→ **Work instruction**:
Once the pictures are removed, restate the data below word for word.
Top of Given information
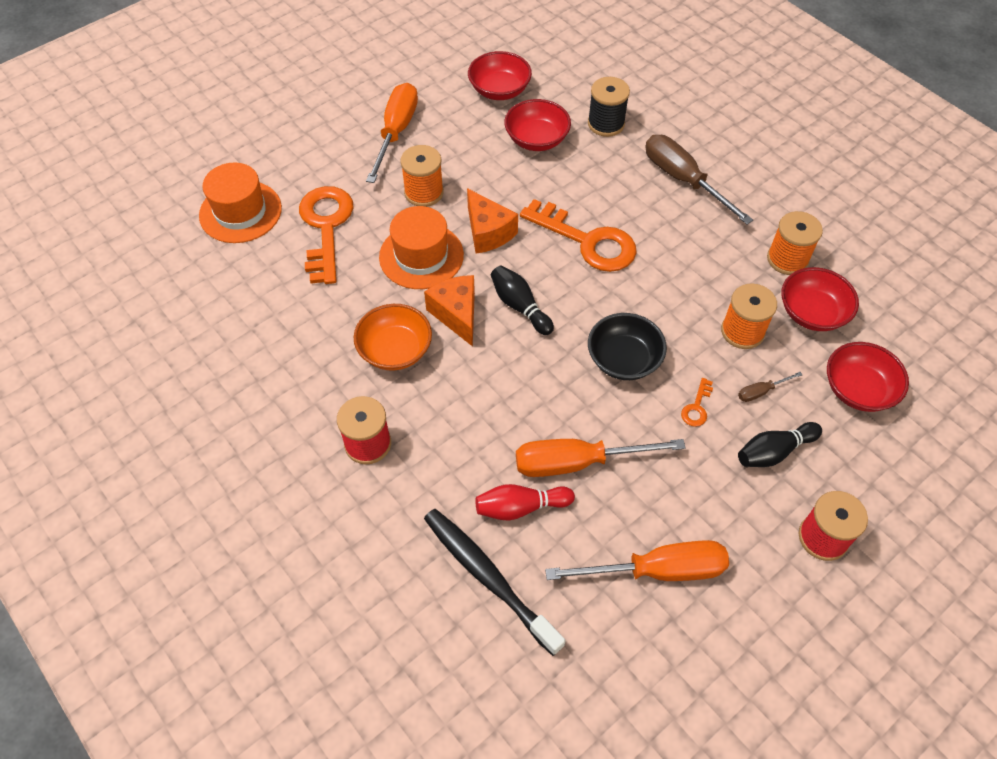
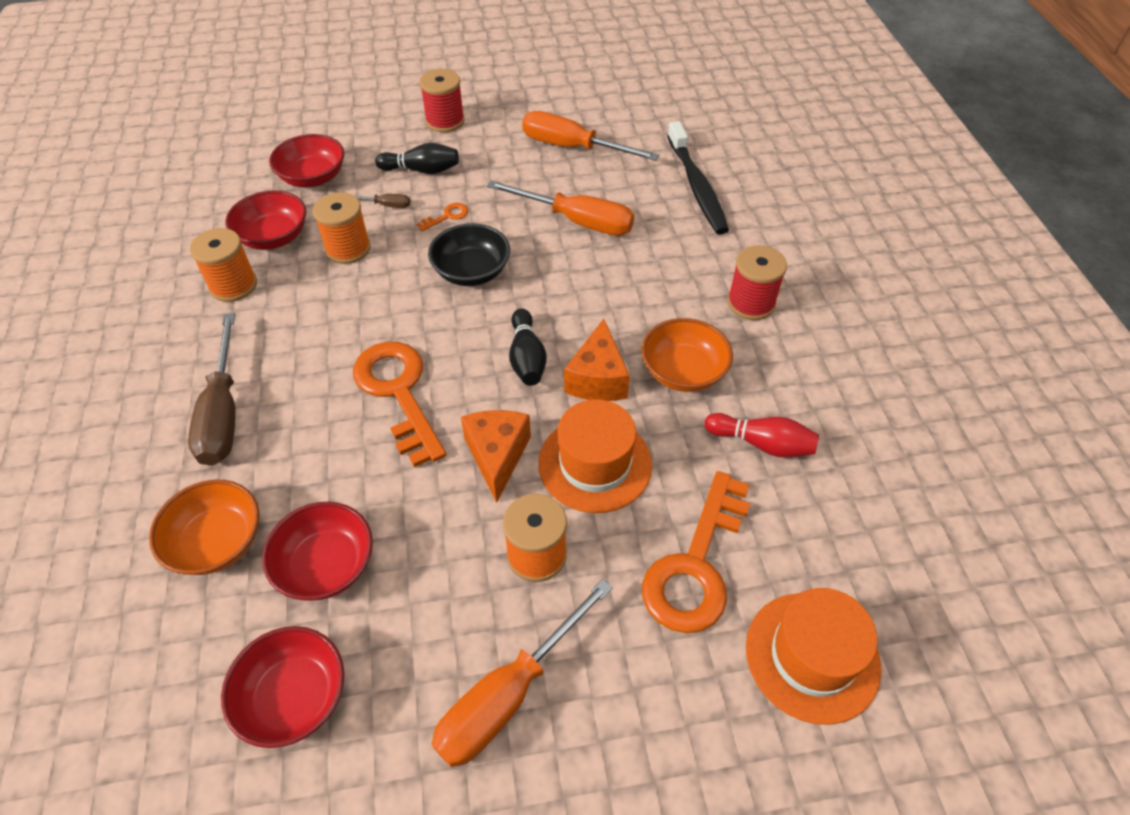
camera: 150 degrees left, 5 degrees down
(520, 507) = (644, 213): red bowling pin -> red bowling pin (762, 444)
(606, 124) = (217, 542): black spool -> orange bowl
Bottom of Given information
→ **Written solution**:
camera: 150 degrees left, 5 degrees down
(520, 507) = (644, 213): red bowling pin -> red bowling pin (762, 444)
(606, 124) = (217, 542): black spool -> orange bowl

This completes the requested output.